**Data section**
============================================================

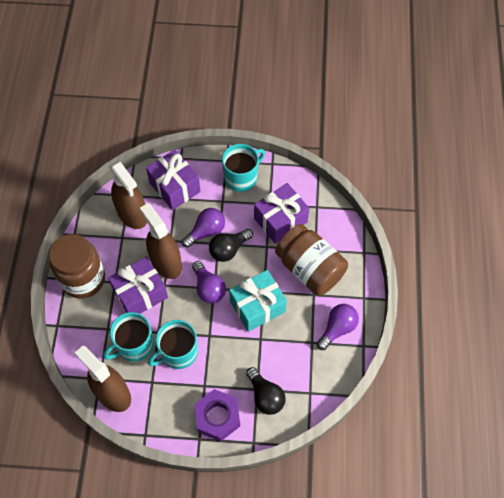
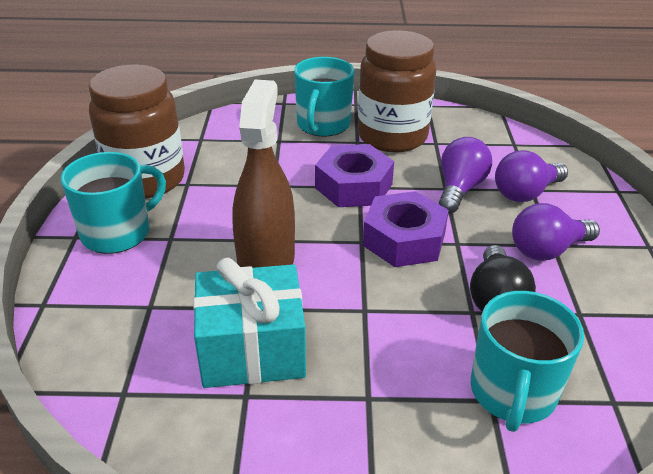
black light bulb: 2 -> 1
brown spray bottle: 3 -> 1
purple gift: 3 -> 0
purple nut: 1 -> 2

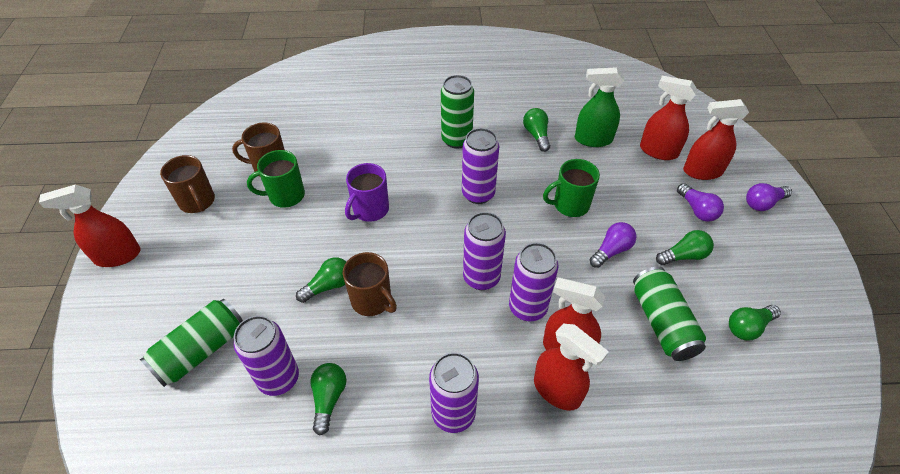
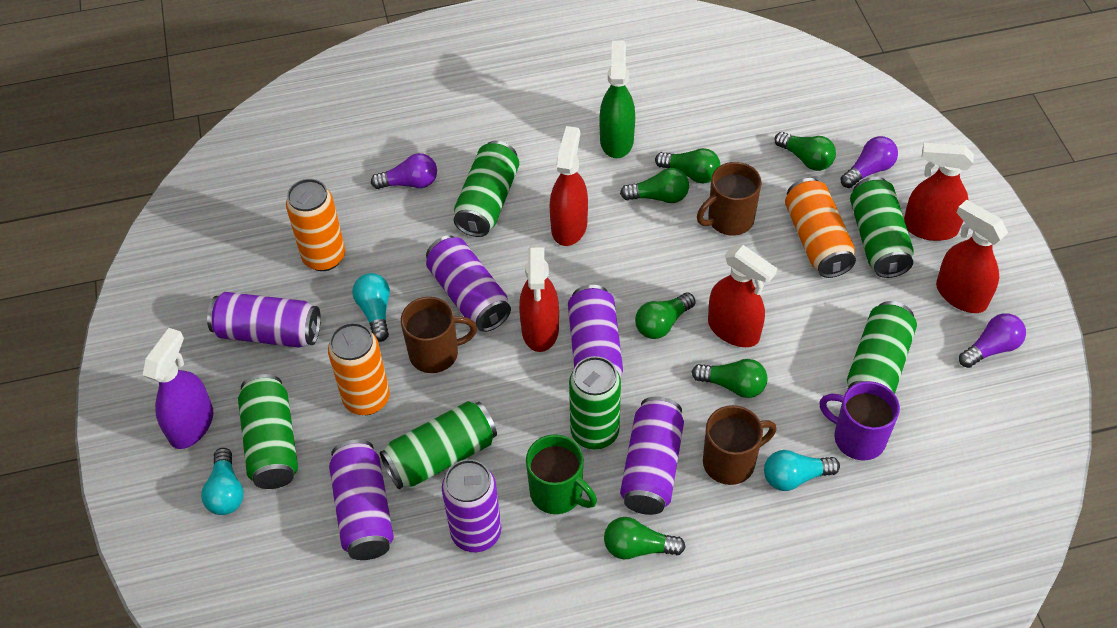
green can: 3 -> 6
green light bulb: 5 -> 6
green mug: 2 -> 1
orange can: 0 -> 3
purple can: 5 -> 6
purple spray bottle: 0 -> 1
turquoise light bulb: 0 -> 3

============================================================

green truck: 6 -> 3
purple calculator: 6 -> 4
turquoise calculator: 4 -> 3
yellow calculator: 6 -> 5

============================================================

**What the task requires**
Within the material above, the line with "purple can: 5 -> 6" opens the range and the line with "turquoise light bulb: 0 -> 3" closes it; reproduce that range word for word.

**Solution to the exercise**
purple can: 5 -> 6
purple spray bottle: 0 -> 1
turquoise light bulb: 0 -> 3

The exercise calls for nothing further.